Beginning at the line that holds "(226, 240) = (234, 211): grey", copy the material below exactly through its last line.

• _Provided data_:
——————

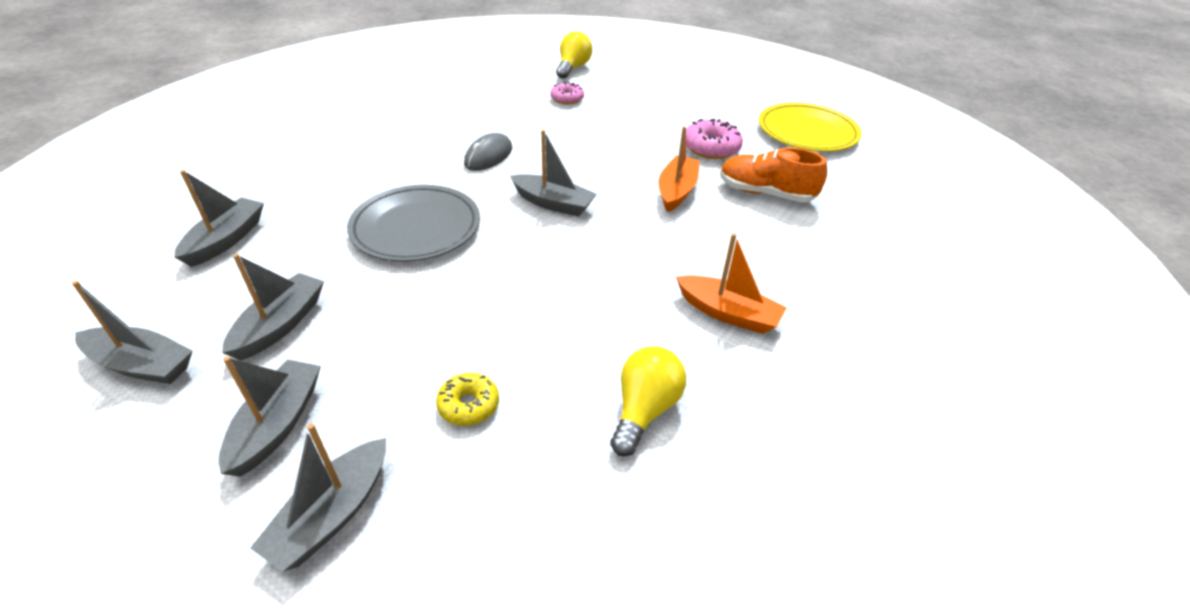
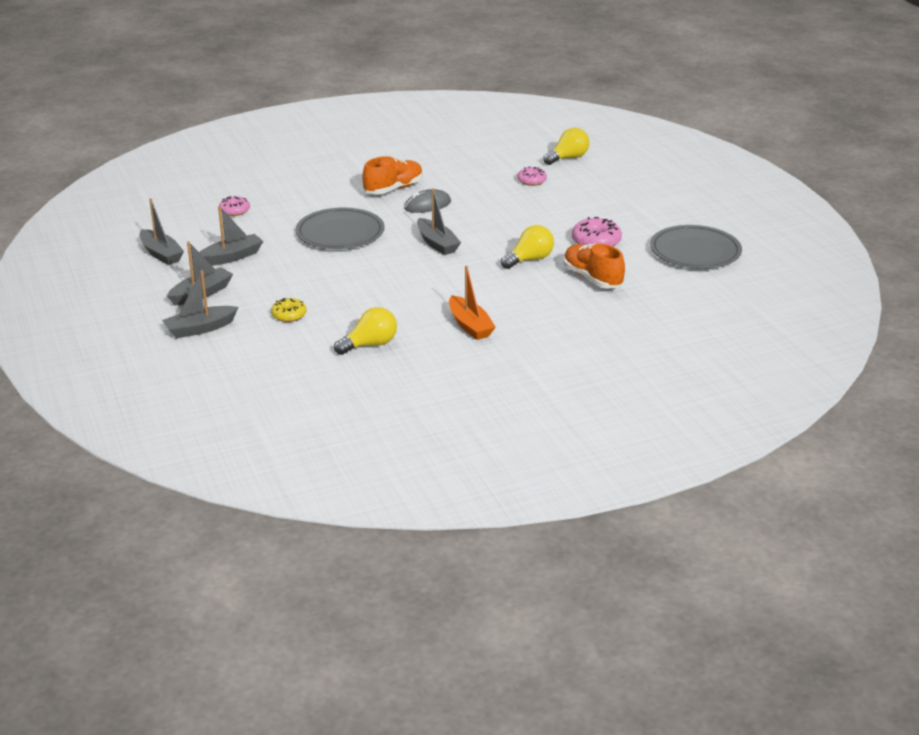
camera: 35 degrees right, 10 degrees down
(226, 240) = (234, 211): grey boat -> pink donut
(427, 147) = (393, 189): none -> orange shoe
(676, 191) = (529, 260): orange boat -> yellow light bulb
(807, 132) = (695, 251): yellow plate -> grey plate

——————

• _Written reply_:
(226, 240) = (234, 211): grey boat -> pink donut
(427, 147) = (393, 189): none -> orange shoe
(676, 191) = (529, 260): orange boat -> yellow light bulb
(807, 132) = (695, 251): yellow plate -> grey plate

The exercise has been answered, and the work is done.